Task directions: Exclude the pictures, then restate every entry below exactly.

[Opening Recorded information section]

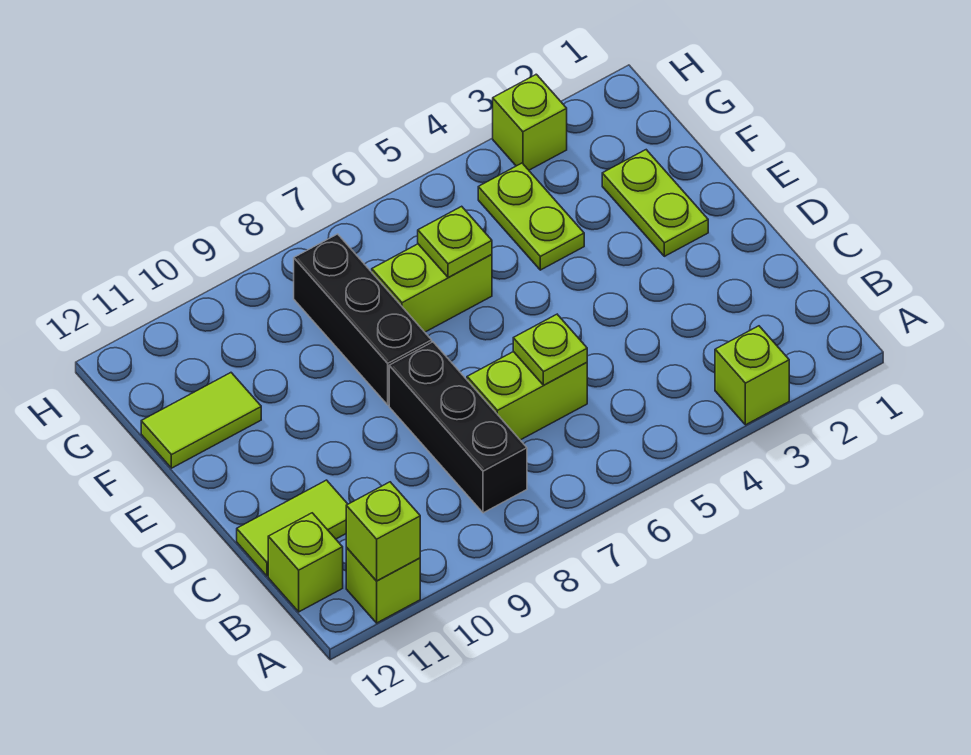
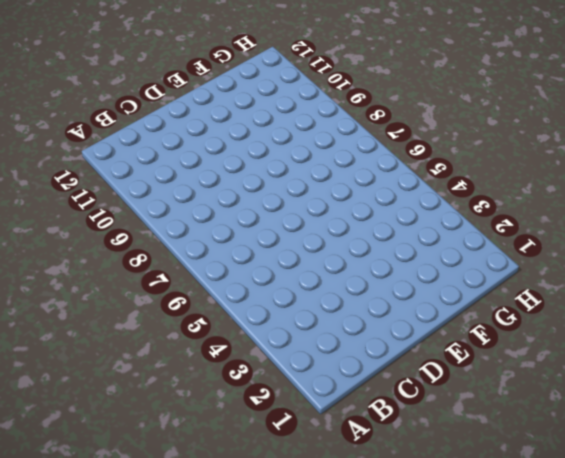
none -> lime brick A3 level 1
none -> lime brick A11 level 1
none -> black brick B8:D8 level 1

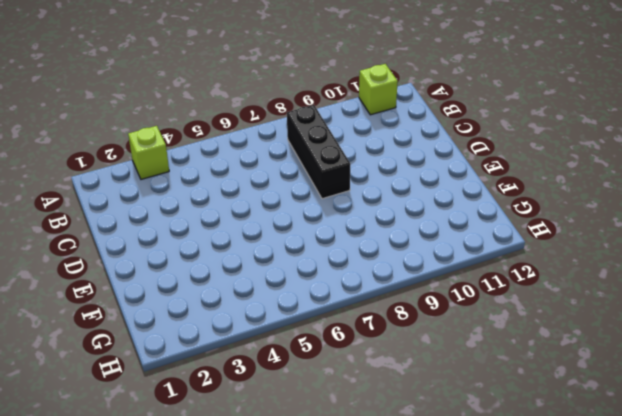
none -> lime brick B12 level 1
none -> lime brick C6:C7 level 1
none -> lime tile C11:C12 level 1

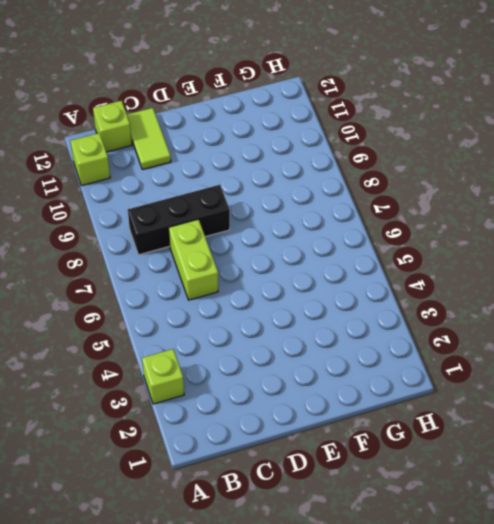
none -> lime plate E2:F2 level 1
none -> black brick E8:G8 level 1
none -> lime plate F4:G4 level 1

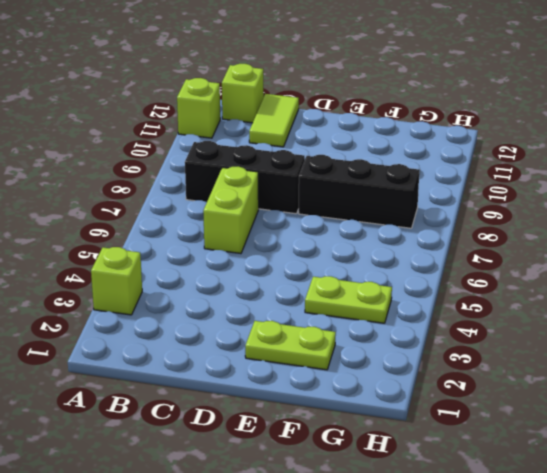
none -> lime brick F6:F7 level 1
none -> lime tile F11:F12 level 1
none -> lime brick H3 level 1

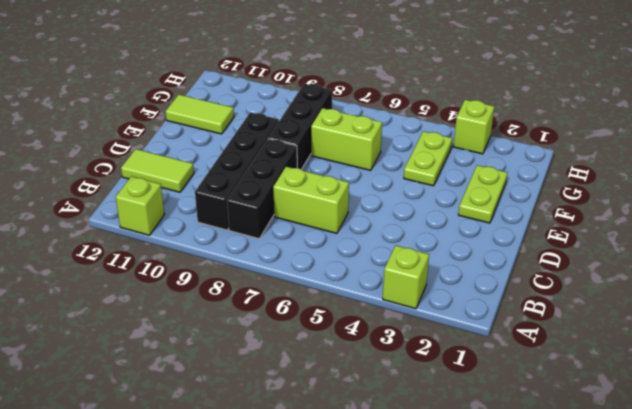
black brick B9:E9 level 1 -> none
none -> lime brick B12 level 1
none -> lime brick A11 level 2
none -> lime plate C6 level 2

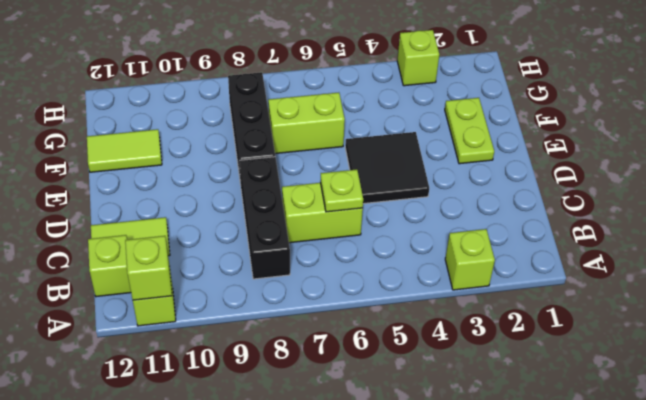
black tile D4:E5 level 1 -> none
none -> lime plate F4:G4 level 1
none -> lime plate F6 level 2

[Closing Recorded information section]

Reply:
none -> lime brick A3 level 1
none -> lime brick A11 level 1
none -> black brick B8:D8 level 1

none -> lime brick B12 level 1
none -> lime brick C6:C7 level 1
none -> lime tile C11:C12 level 1

none -> lime plate E2:F2 level 1
none -> black brick E8:G8 level 1
none -> lime plate F4:G4 level 1

none -> lime brick F6:F7 level 1
none -> lime tile F11:F12 level 1
none -> lime brick H3 level 1

black brick B9:E9 level 1 -> none
none -> lime brick B12 level 1
none -> lime brick A11 level 2
none -> lime plate C6 level 2

black tile D4:E5 level 1 -> none
none -> lime plate F4:G4 level 1
none -> lime plate F6 level 2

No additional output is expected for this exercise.